Information supplied below:
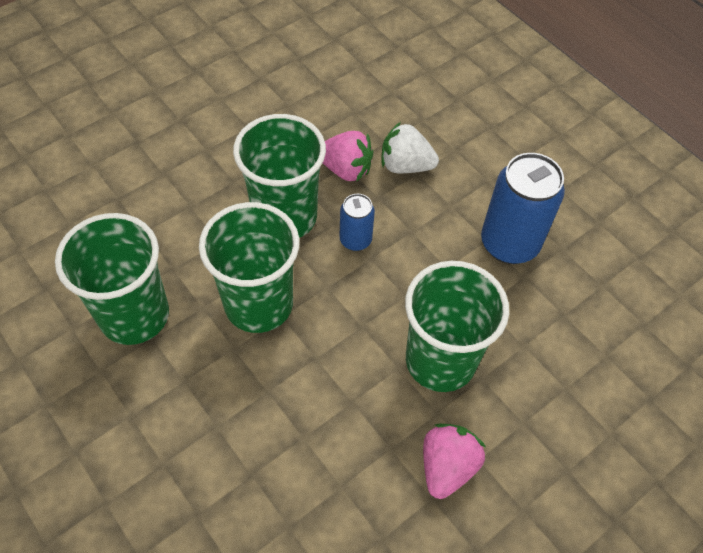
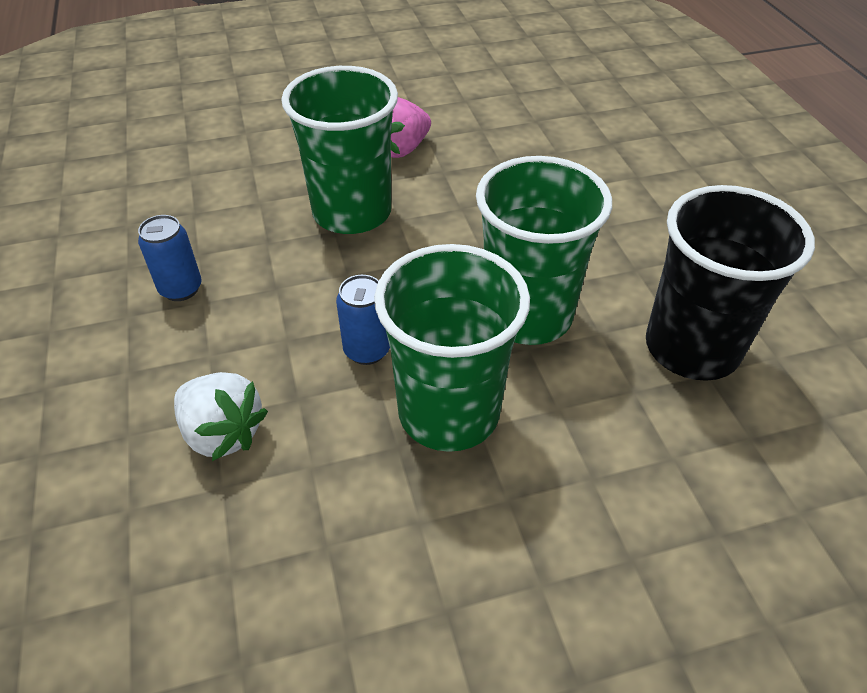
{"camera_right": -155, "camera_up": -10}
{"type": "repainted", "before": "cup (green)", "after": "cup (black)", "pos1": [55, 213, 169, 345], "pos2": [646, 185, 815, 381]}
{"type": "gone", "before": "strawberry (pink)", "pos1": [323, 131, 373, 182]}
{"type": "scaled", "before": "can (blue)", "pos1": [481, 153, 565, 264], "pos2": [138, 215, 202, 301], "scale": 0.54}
End of Information supplied.
Exercise: Where pictures appear, skip them and transcribe all other material word for word.

Final answer:
{"camera_right": -155, "camera_up": -10}
{"type": "repainted", "before": "cup (green)", "after": "cup (black)", "pos1": [55, 213, 169, 345], "pos2": [646, 185, 815, 381]}
{"type": "gone", "before": "strawberry (pink)", "pos1": [323, 131, 373, 182]}
{"type": "scaled", "before": "can (blue)", "pos1": [481, 153, 565, 264], "pos2": [138, 215, 202, 301], "scale": 0.54}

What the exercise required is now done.